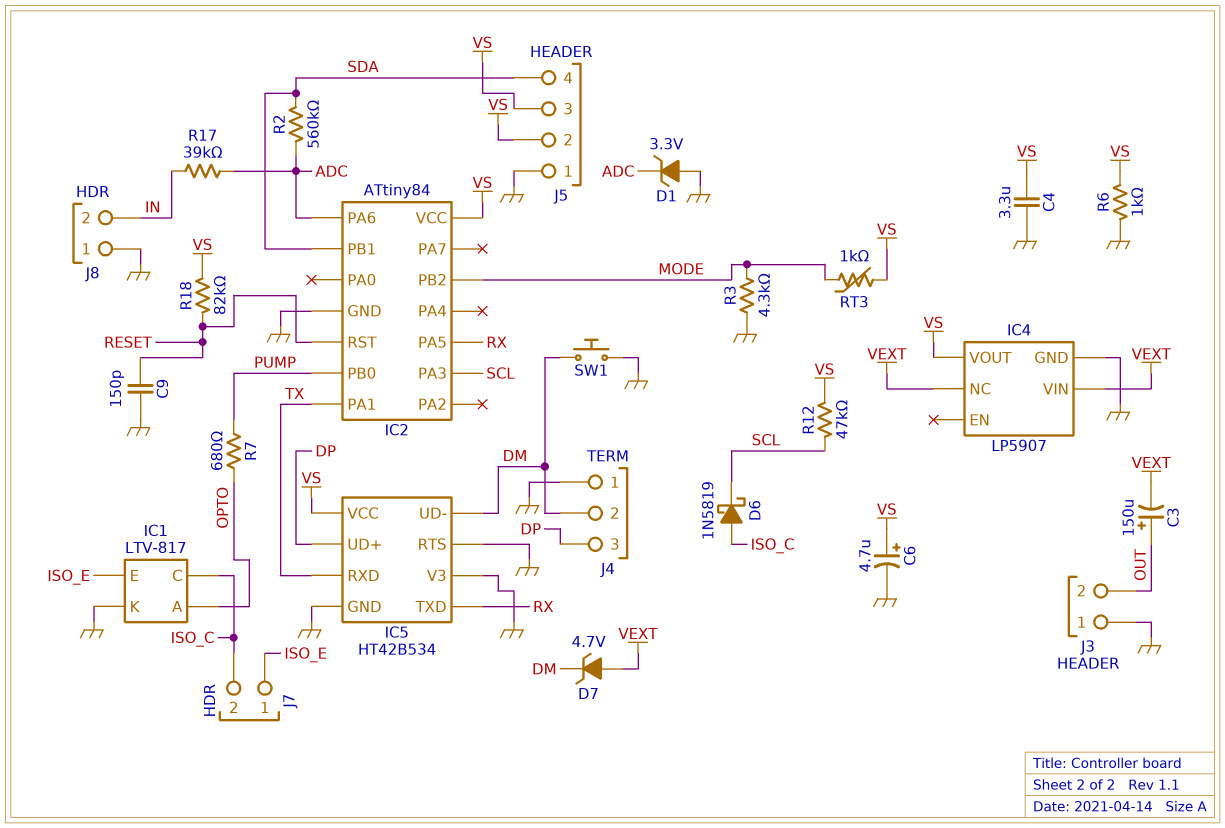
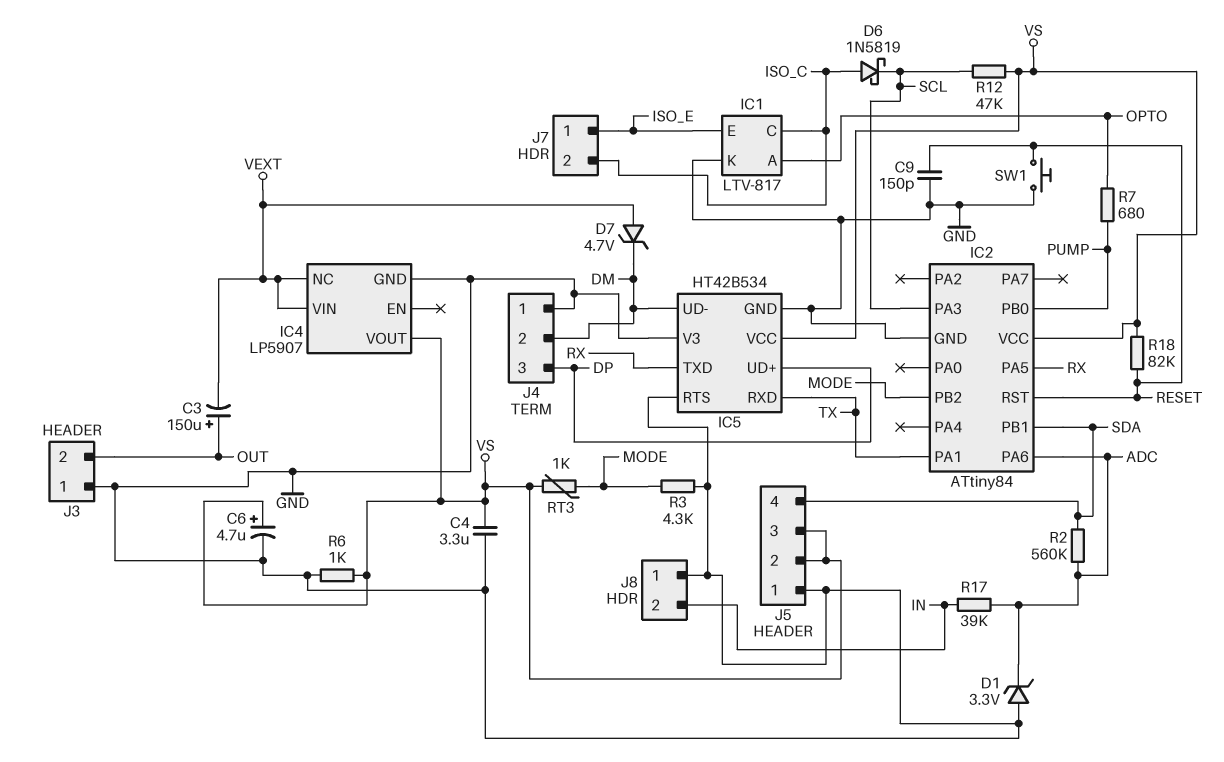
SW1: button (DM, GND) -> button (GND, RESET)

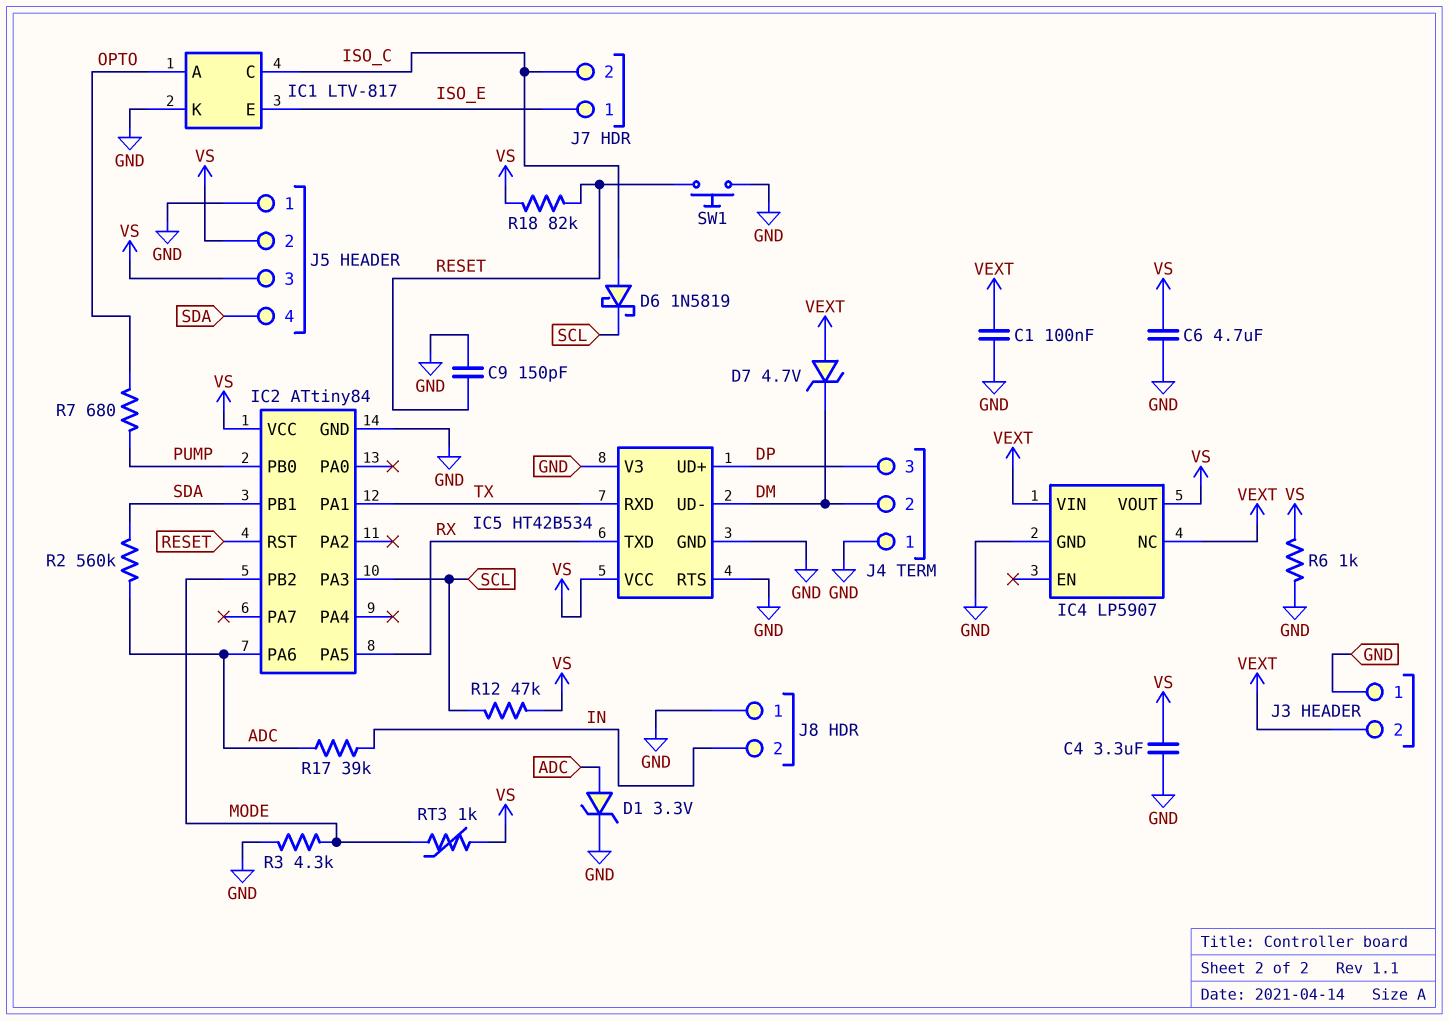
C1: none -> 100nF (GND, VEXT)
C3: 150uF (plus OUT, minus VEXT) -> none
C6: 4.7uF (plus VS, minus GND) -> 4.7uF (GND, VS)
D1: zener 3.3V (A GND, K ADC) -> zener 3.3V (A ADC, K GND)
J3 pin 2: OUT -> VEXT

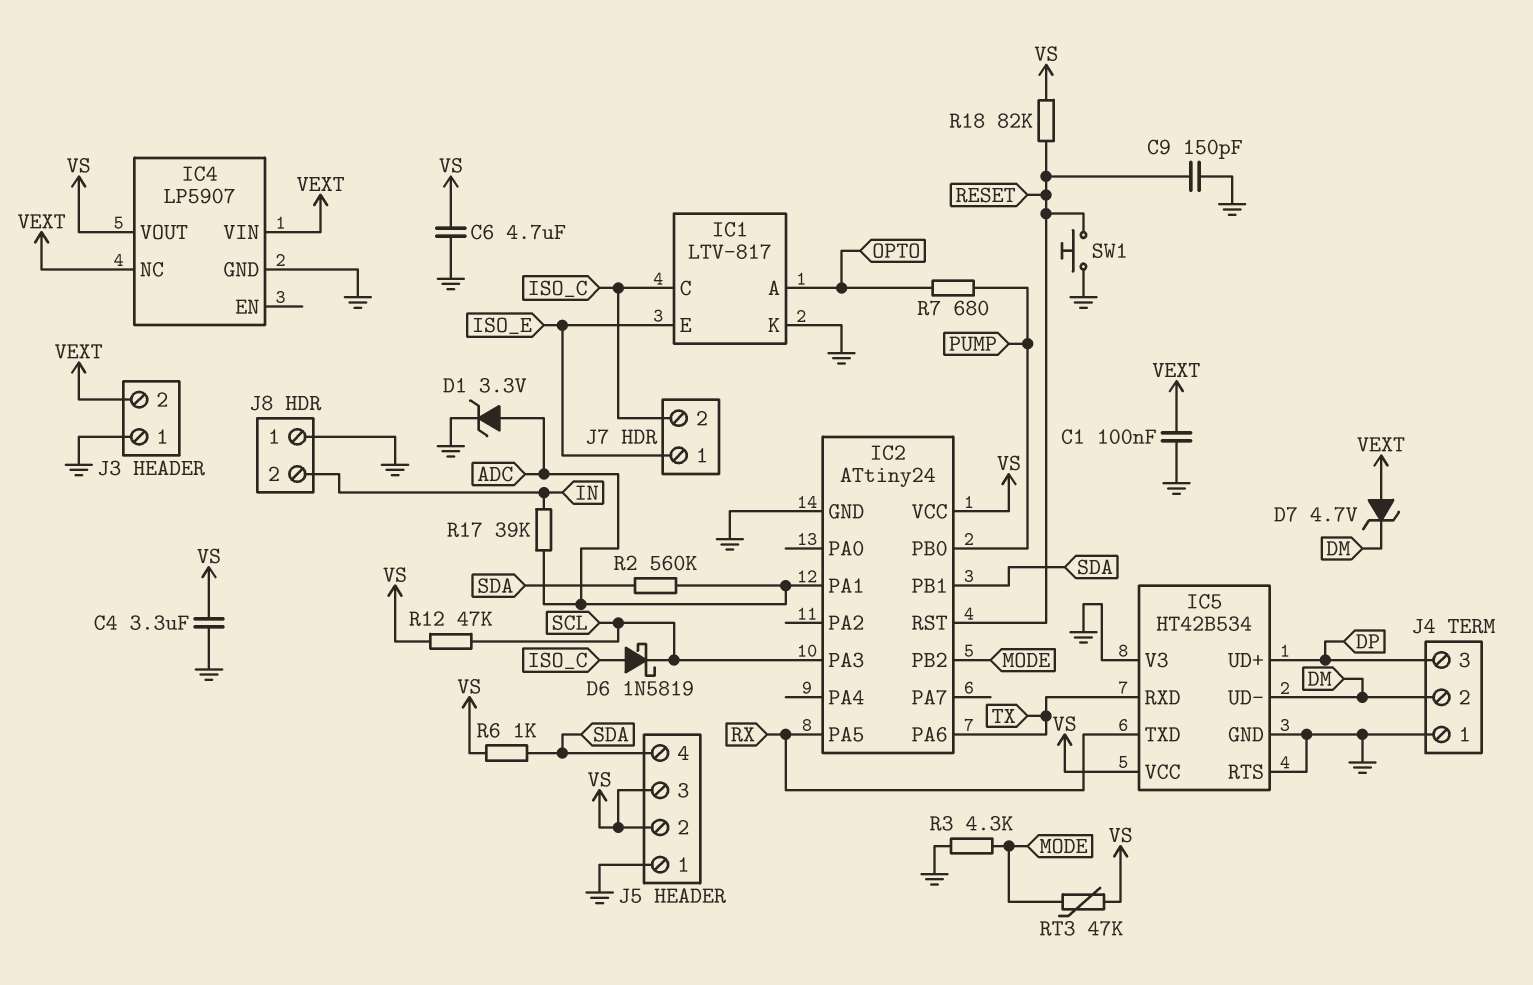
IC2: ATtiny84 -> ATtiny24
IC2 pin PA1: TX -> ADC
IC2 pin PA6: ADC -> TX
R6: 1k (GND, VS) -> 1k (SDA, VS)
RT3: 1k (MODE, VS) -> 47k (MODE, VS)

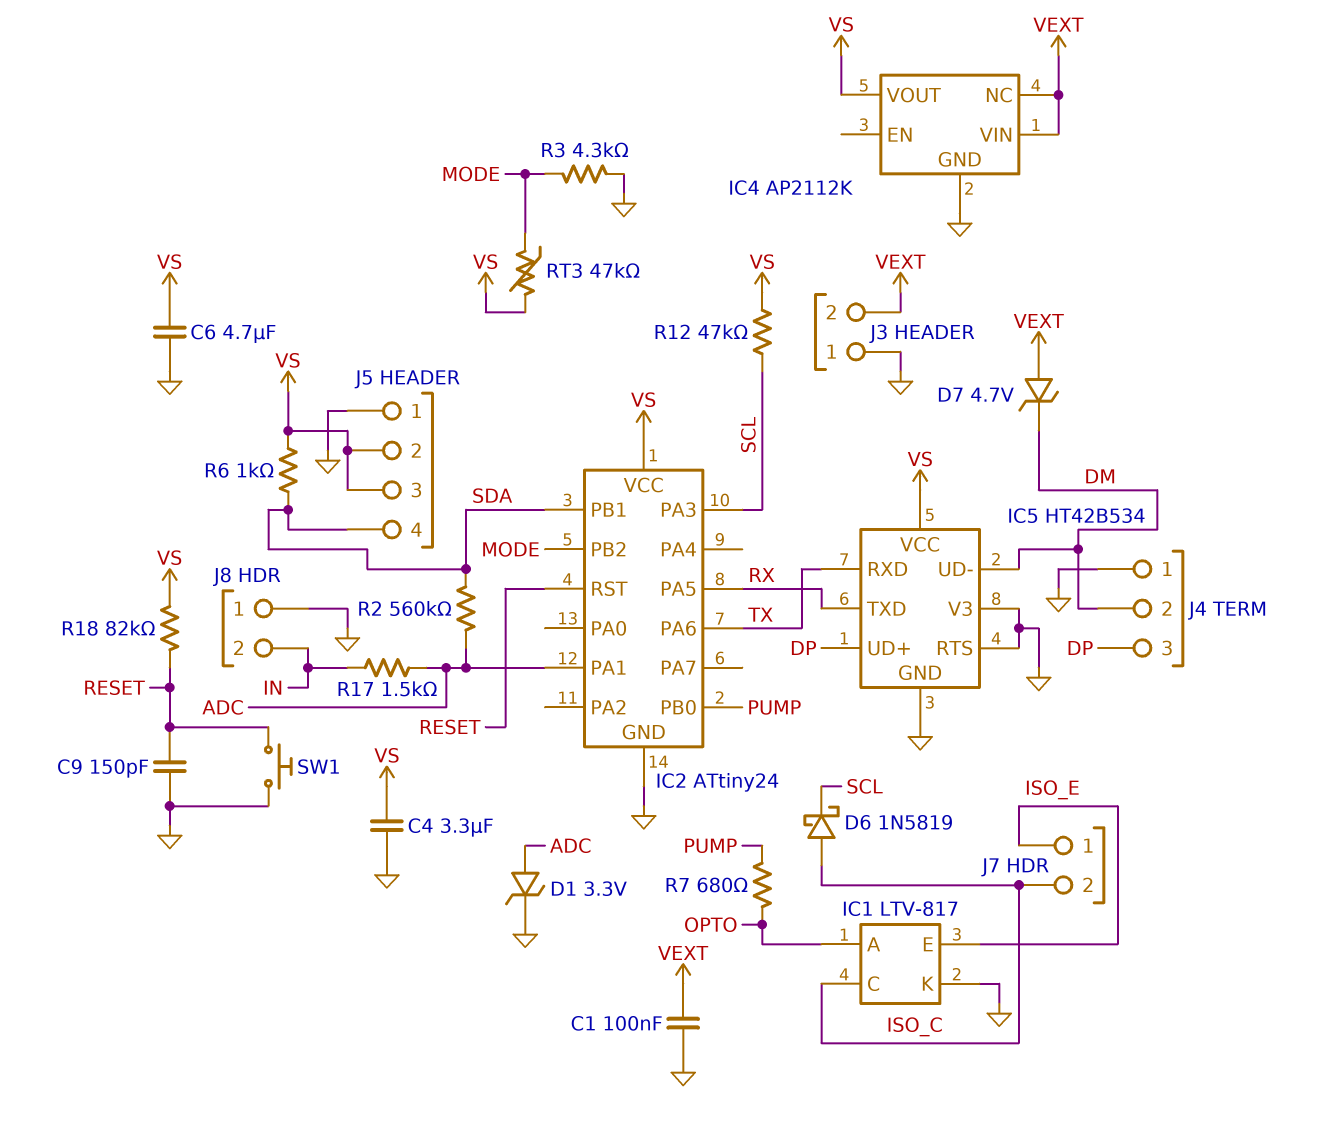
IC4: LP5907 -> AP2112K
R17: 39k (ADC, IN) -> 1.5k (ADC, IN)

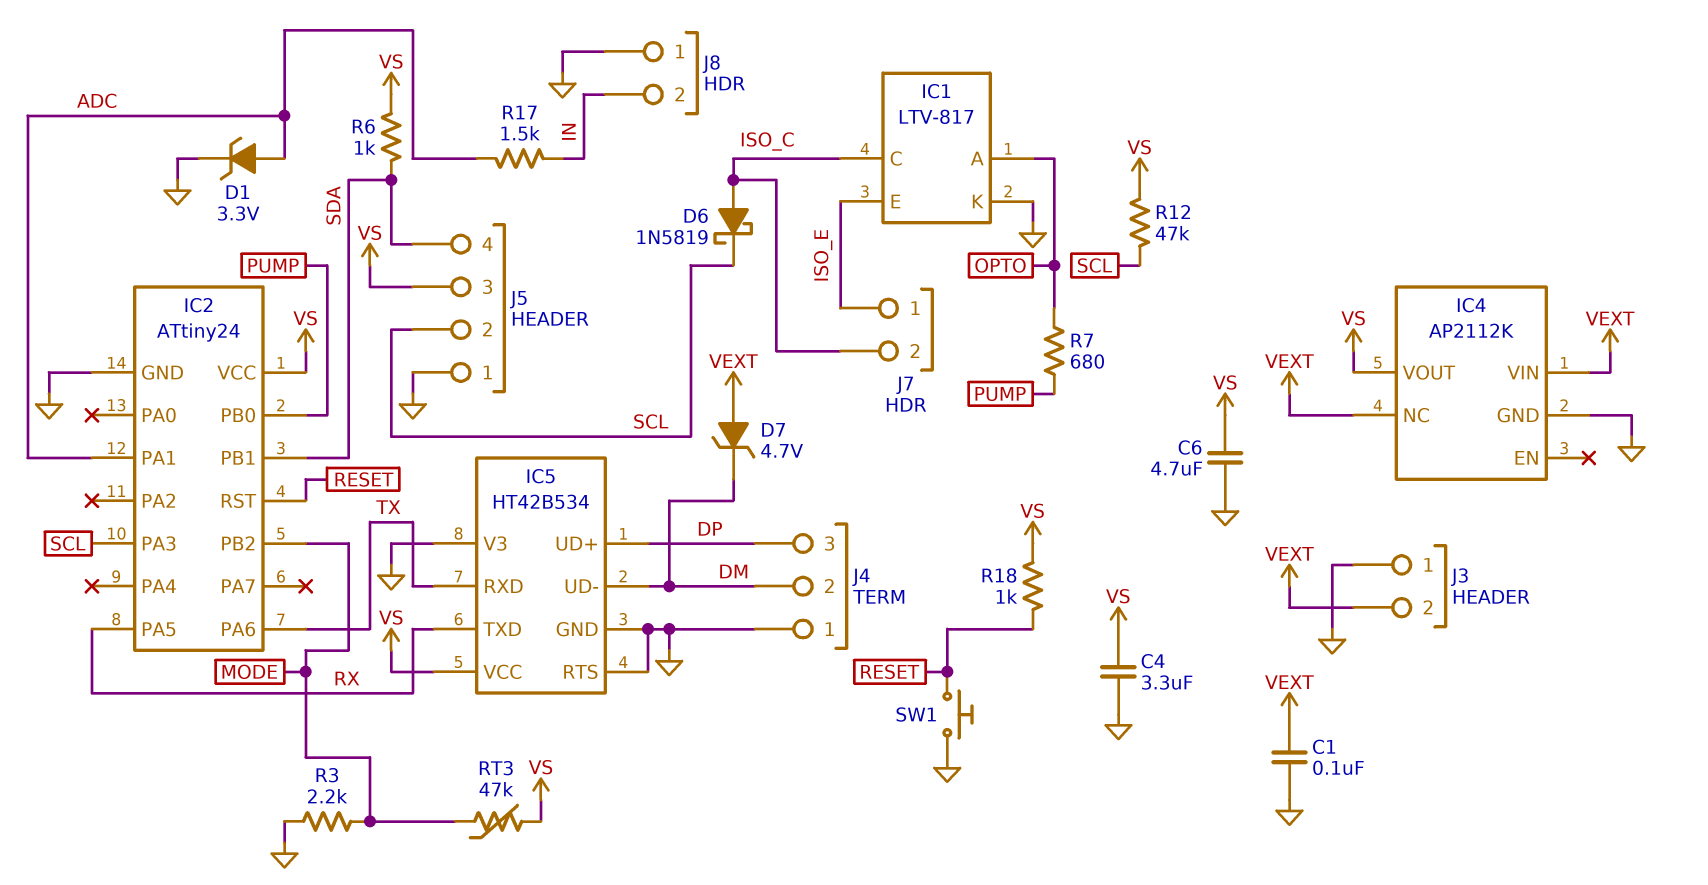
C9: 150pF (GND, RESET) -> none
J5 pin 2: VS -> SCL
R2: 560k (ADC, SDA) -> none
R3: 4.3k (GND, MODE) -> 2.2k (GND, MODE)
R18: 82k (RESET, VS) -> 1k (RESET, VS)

******

▸ **TASK TO CARRY OUT**:
Copy each line from the entries above that has the word "none" in it.

▸ **ANSWER BELOW**:
C1: none -> 100nF (GND, VEXT)
C3: 150uF (plus OUT, minus VEXT) -> none
C9: 150pF (GND, RESET) -> none
R2: 560k (ADC, SDA) -> none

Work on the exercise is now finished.